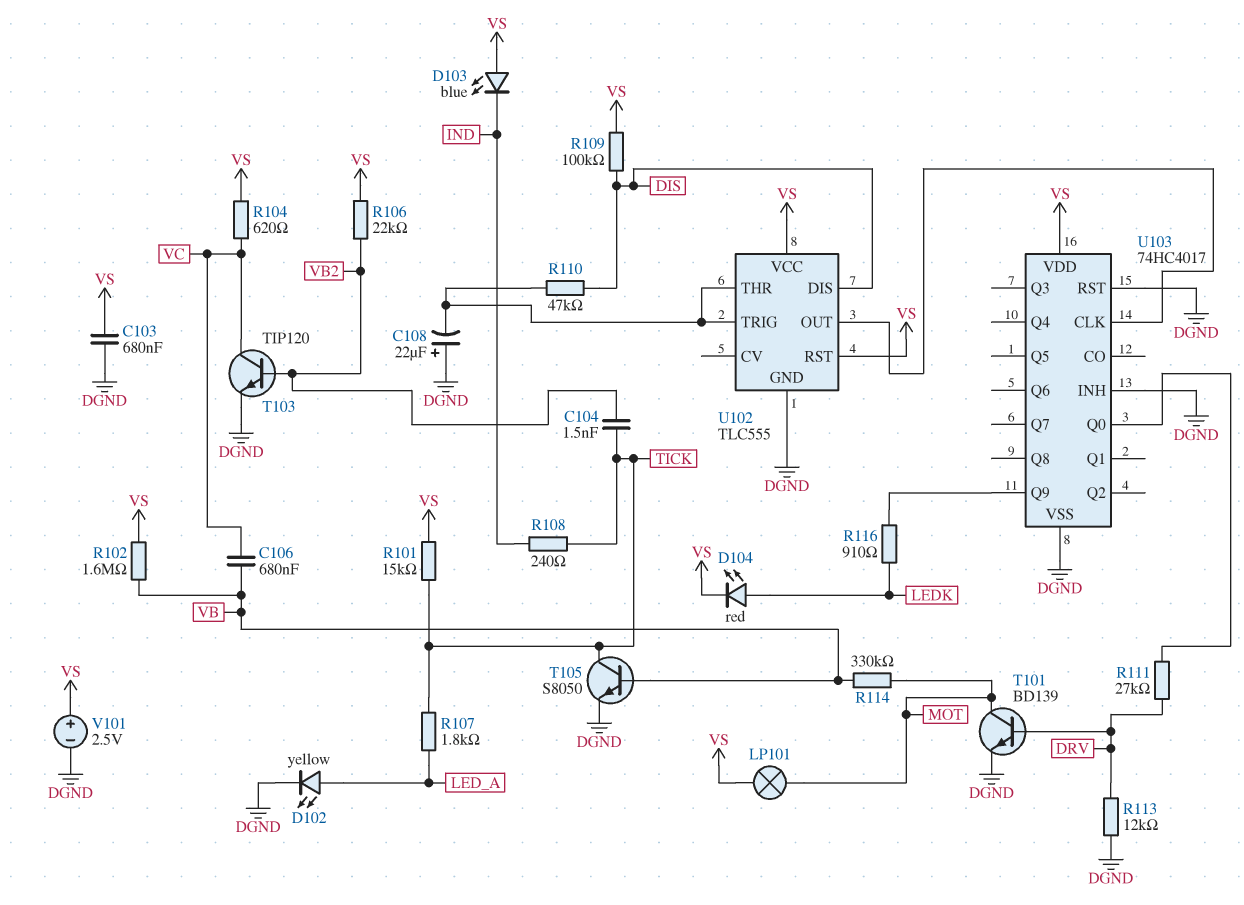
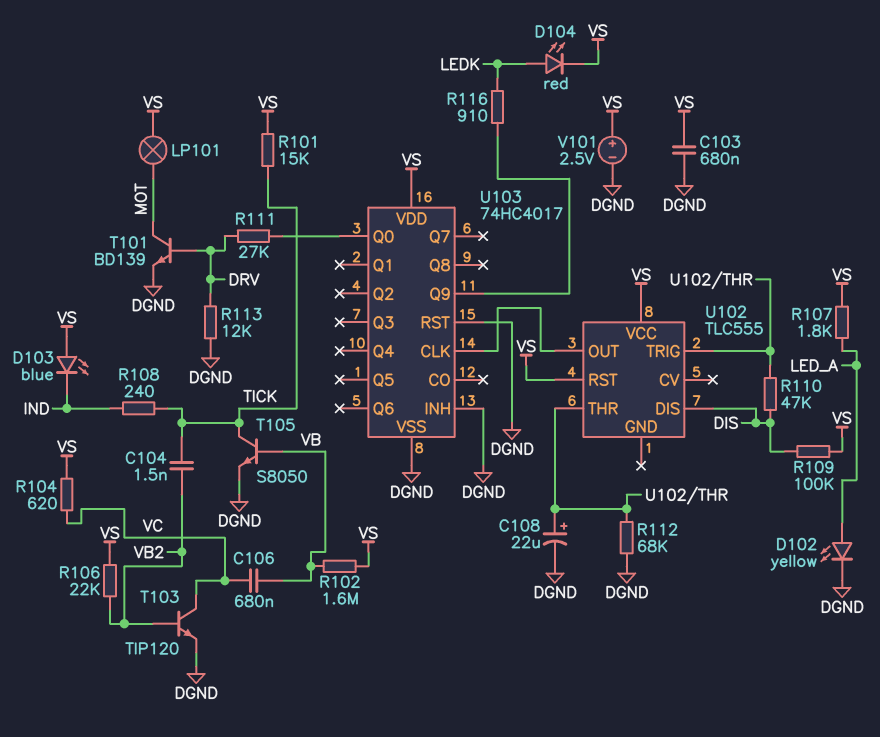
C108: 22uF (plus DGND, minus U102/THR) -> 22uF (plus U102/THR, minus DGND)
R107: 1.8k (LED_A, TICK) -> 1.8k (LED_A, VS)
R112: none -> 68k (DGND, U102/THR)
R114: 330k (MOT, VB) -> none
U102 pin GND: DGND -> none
...
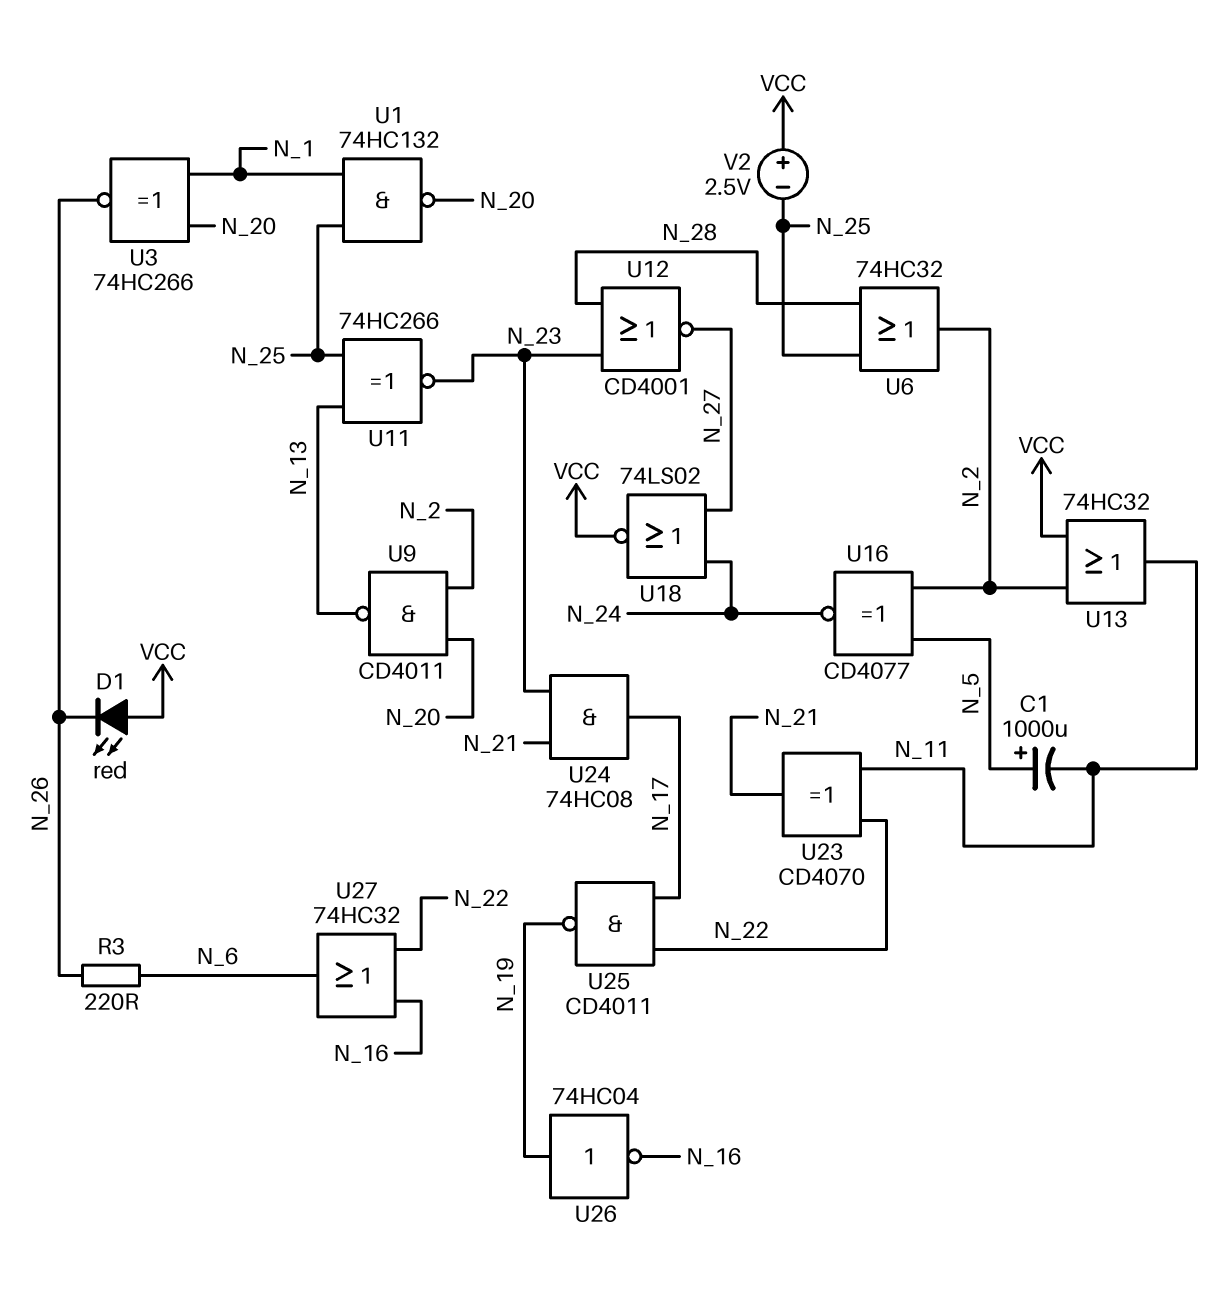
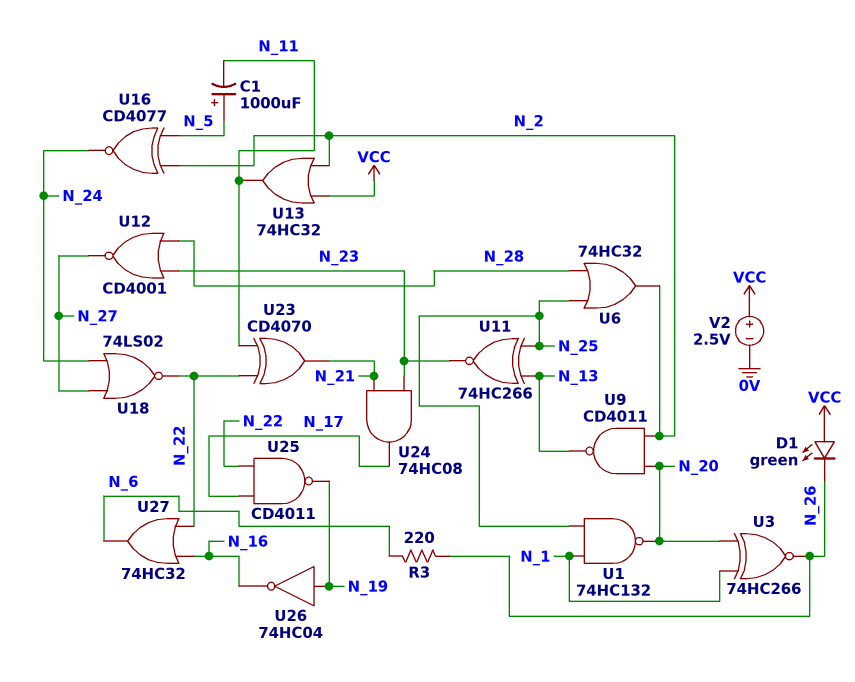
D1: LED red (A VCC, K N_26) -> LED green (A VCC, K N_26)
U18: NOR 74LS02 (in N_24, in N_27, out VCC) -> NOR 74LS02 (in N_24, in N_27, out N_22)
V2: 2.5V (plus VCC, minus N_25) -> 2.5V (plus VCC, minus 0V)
---
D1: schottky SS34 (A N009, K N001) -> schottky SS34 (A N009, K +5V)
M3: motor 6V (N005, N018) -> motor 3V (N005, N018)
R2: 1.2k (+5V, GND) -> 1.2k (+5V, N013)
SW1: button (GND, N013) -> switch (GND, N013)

**What the exercise asks:**
Could you retype exactly the lines above, starting at the line that contains "C108: 22uF (plus" and ending at the line that contains "U102 pin GND: DGND -> none", and nothing more?

**Your response:**
C108: 22uF (plus DGND, minus U102/THR) -> 22uF (plus U102/THR, minus DGND)
R107: 1.8k (LED_A, TICK) -> 1.8k (LED_A, VS)
R112: none -> 68k (DGND, U102/THR)
R114: 330k (MOT, VB) -> none
U102 pin GND: DGND -> none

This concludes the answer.